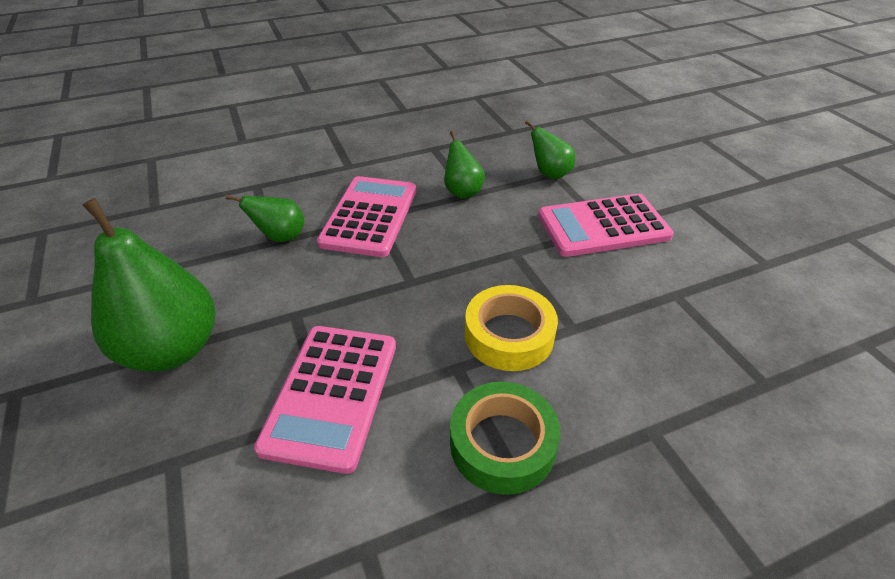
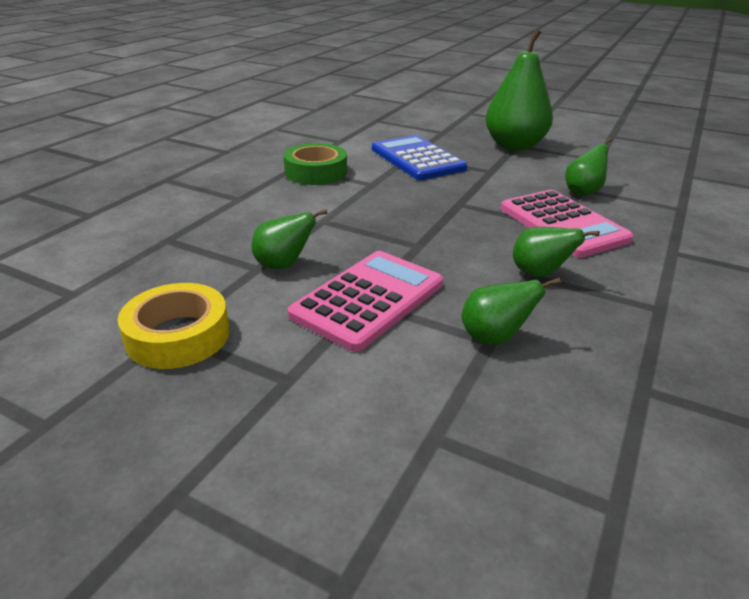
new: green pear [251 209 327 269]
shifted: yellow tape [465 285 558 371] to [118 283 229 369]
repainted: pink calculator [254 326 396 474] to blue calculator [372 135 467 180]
******
→ **Task requirements**:
Apart from the images, every line above needs to be printed again exactly.

→ **Written response**:
new: green pear [251 209 327 269]
shifted: yellow tape [465 285 558 371] to [118 283 229 369]
repainted: pink calculator [254 326 396 474] to blue calculator [372 135 467 180]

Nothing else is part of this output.